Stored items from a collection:
##########

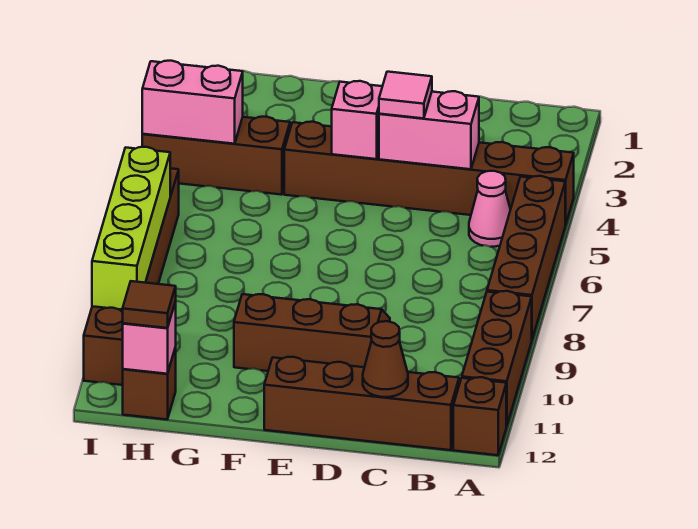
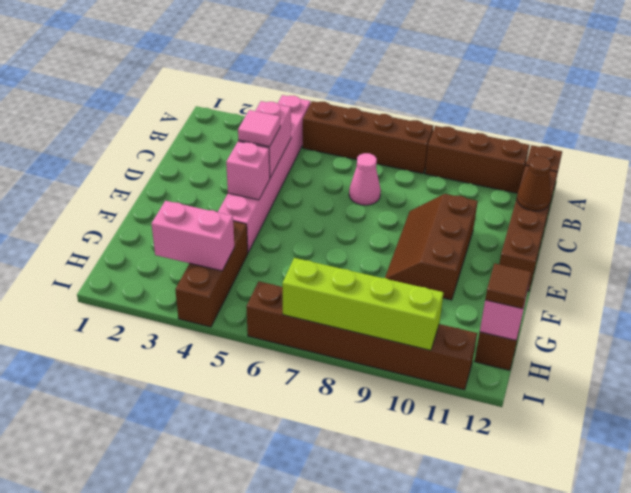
brown brick A4:F4 level 1 -> pink brick A4:F4 level 1
pink cone B5 level 1 -> pink cone C7 level 1
pink brick H4:I4 level 2 -> pink brick H3:H4 level 2

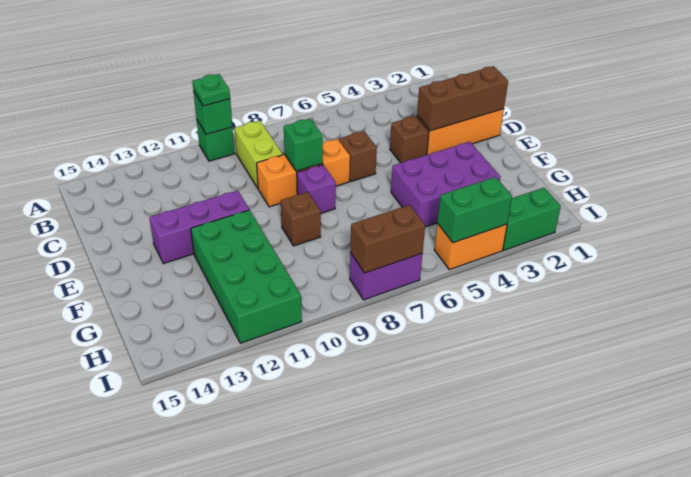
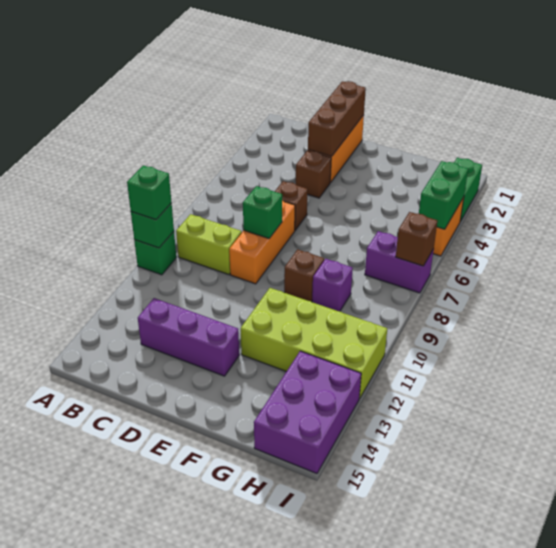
green plate A10 level 3 -> green brick A10 level 3
purple brick E8 level 1 -> purple brick G9 level 1
purple brick E11:E13 level 1 -> purple brick C13:E13 level 1
purple brick F3:G5 level 1 -> purple brick H13:I15 level 1
green brick F11:I12 level 1 -> lime brick F11:I12 level 1
purple brick I7:I8 level 1 -> purple brick H7:I7 level 1
brown brick I7:I8 level 2 -> brown brick I7 level 2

##########

### Work item
Looking at the records above, please output exactly the lines that run from the one holding "green brick F11:I12" to the final line, and only those.

### Result
green brick F11:I12 level 1 -> lime brick F11:I12 level 1
purple brick I7:I8 level 1 -> purple brick H7:I7 level 1
brown brick I7:I8 level 2 -> brown brick I7 level 2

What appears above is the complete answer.